About this exercise: Scan the entries below for the word "right", then copy each line that holds it.

Saved data entries:
━━━━━━━━━━
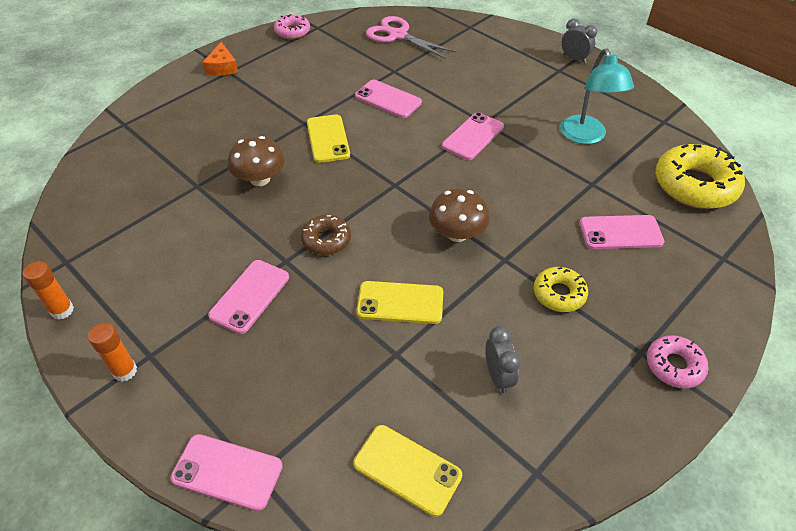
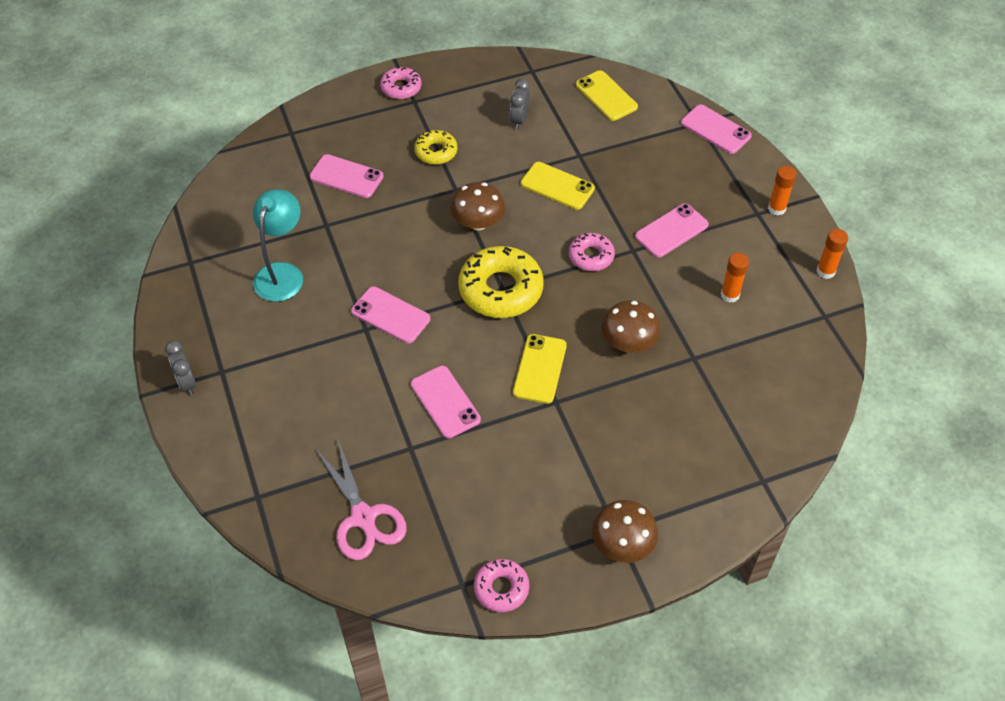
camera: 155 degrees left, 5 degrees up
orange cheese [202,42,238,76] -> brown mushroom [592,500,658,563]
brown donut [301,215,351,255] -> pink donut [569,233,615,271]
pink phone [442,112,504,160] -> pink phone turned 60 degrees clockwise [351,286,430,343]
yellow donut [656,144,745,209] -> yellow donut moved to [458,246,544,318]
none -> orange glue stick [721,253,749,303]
━━━━━━━━━━
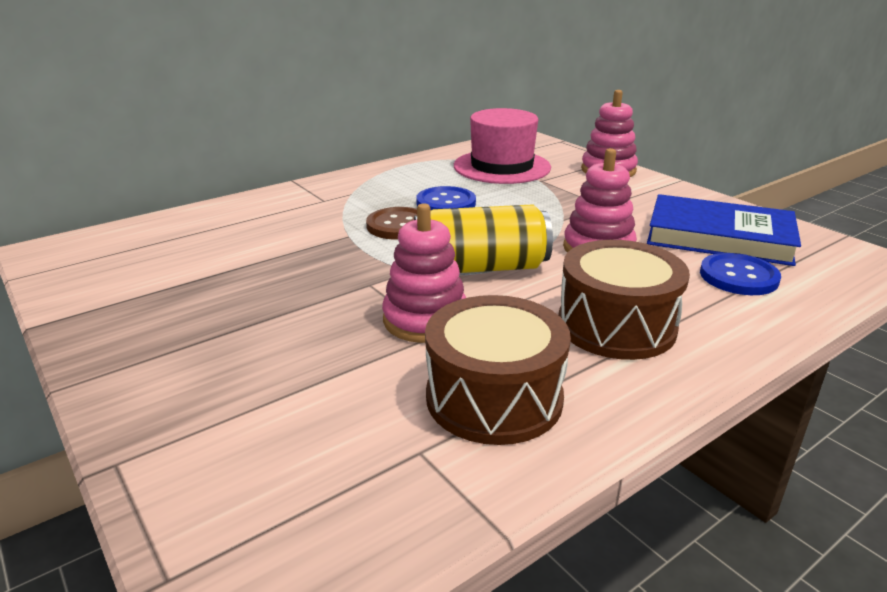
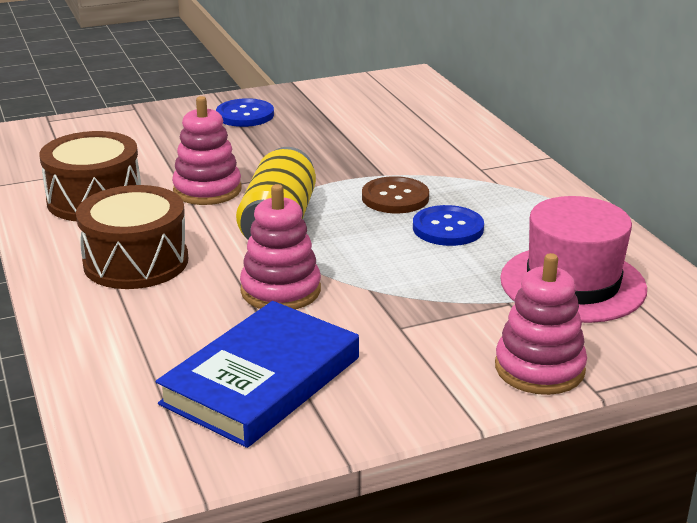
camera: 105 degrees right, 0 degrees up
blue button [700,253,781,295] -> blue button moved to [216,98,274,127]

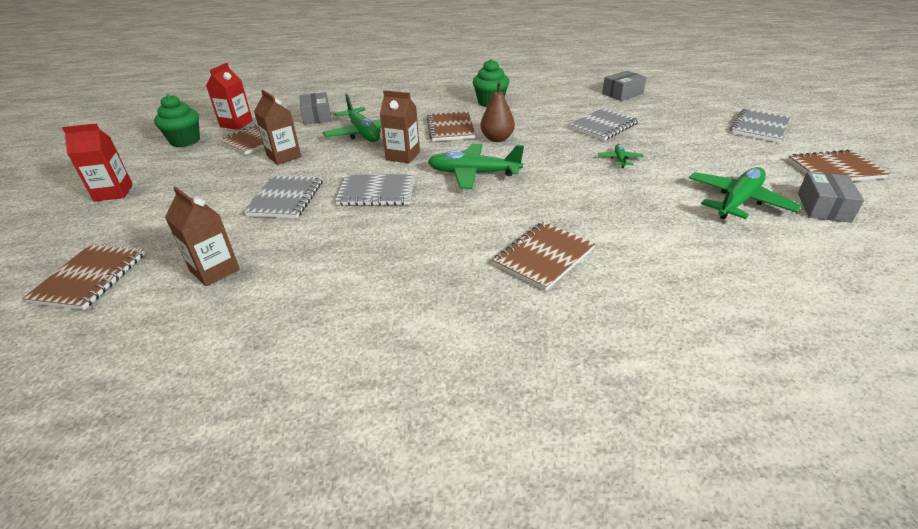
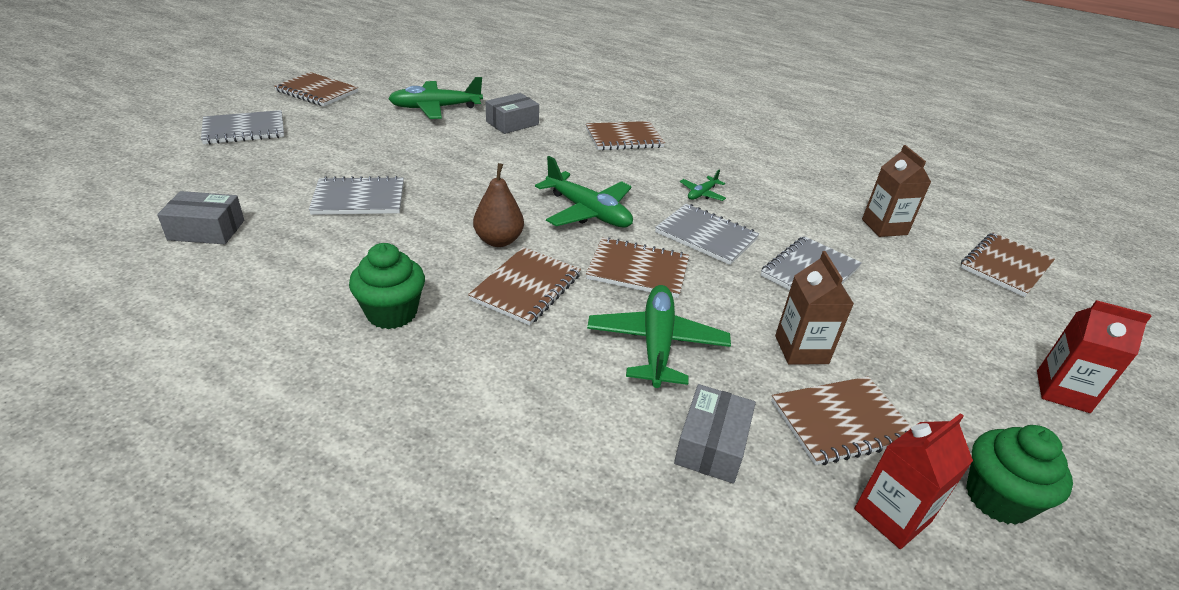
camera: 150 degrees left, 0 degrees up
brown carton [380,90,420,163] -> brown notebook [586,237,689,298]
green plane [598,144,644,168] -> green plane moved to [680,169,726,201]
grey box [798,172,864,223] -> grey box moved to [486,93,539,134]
━━━━━━━━━━
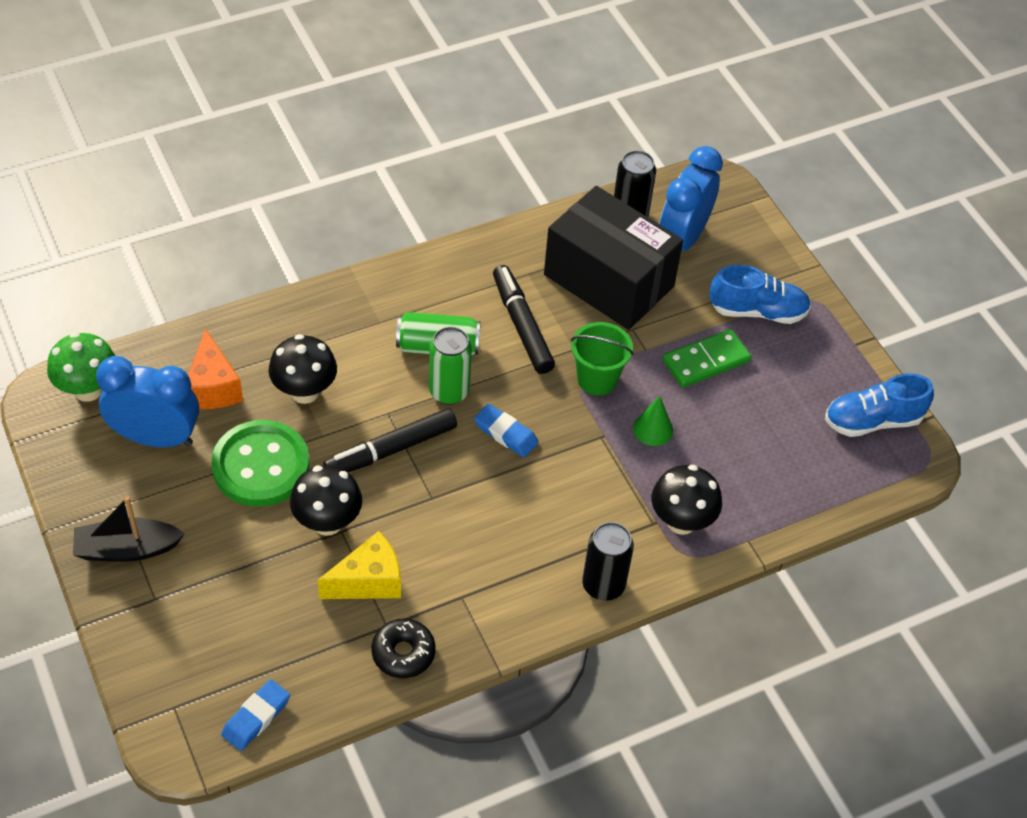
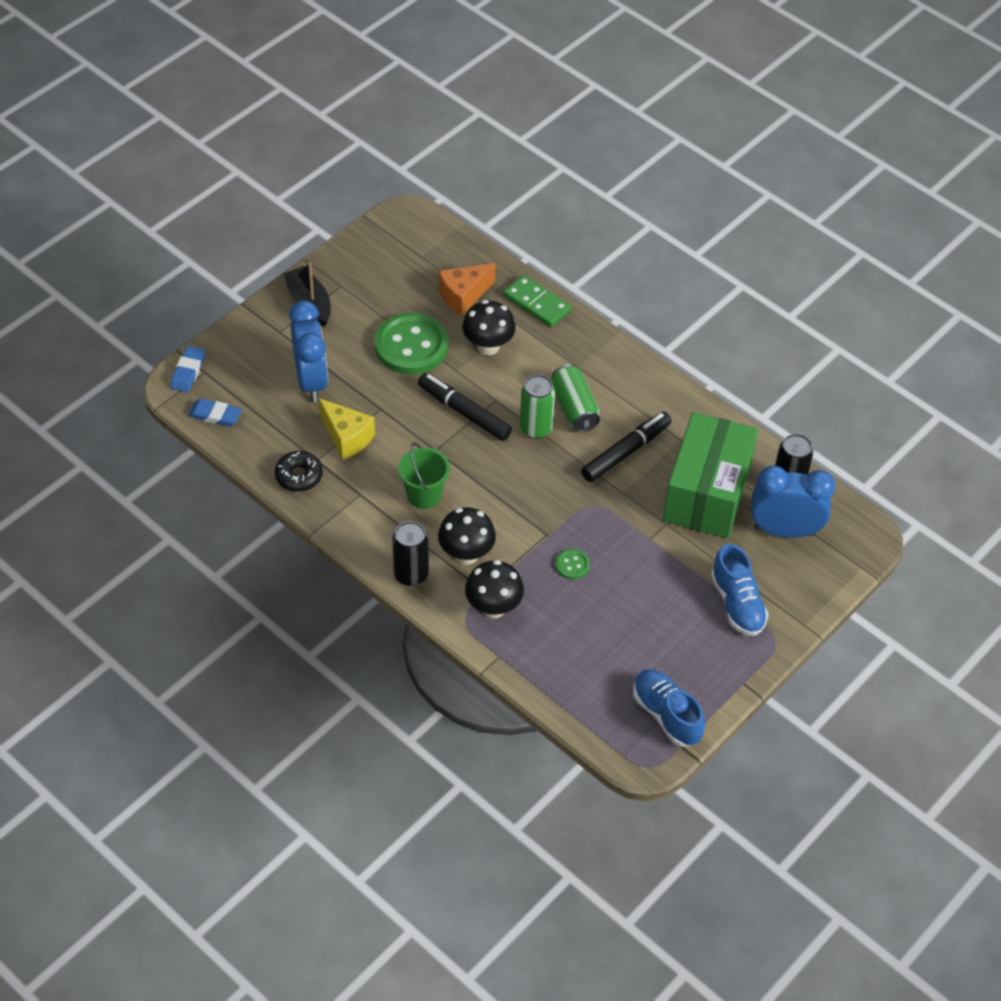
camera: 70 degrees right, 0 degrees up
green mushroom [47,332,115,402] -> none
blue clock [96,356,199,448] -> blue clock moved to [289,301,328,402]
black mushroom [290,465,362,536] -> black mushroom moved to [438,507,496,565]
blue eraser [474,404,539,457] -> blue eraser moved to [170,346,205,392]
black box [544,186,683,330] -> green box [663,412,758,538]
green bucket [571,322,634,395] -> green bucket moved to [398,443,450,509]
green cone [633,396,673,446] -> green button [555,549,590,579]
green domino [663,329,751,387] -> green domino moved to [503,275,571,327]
━━━━━━━━━━
Answer area:
camera: 105 degrees right, 0 degrees up
camera: 70 degrees right, 0 degrees up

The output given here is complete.